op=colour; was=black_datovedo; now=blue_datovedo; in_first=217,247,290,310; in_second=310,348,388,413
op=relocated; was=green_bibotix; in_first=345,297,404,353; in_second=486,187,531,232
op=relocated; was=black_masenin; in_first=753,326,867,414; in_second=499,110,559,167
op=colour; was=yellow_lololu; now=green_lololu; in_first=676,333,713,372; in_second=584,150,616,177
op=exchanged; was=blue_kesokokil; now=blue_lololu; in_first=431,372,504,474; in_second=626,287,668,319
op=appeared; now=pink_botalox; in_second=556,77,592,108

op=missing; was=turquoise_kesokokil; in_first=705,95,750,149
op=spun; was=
────────
• [Problem description] An exact reproduction of all the records is required.

• [Answer area]
op=colour; was=black_datovedo; now=blue_datovedo; in_first=217,247,290,310; in_second=310,348,388,413
op=relocated; was=green_bibotix; in_first=345,297,404,353; in_second=486,187,531,232
op=relocated; was=black_masenin; in_first=753,326,867,414; in_second=499,110,559,167
op=colour; was=yellow_lololu; now=green_lololu; in_first=676,333,713,372; in_second=584,150,616,177
op=exchanged; was=blue_kesokokil; now=blue_lololu; in_first=431,372,504,474; in_second=626,287,668,319
op=appeared; now=pink_botalox; in_second=556,77,592,108

op=missing; was=turquoise_kesokokil; in_first=705,95,750,149
op=spun; was=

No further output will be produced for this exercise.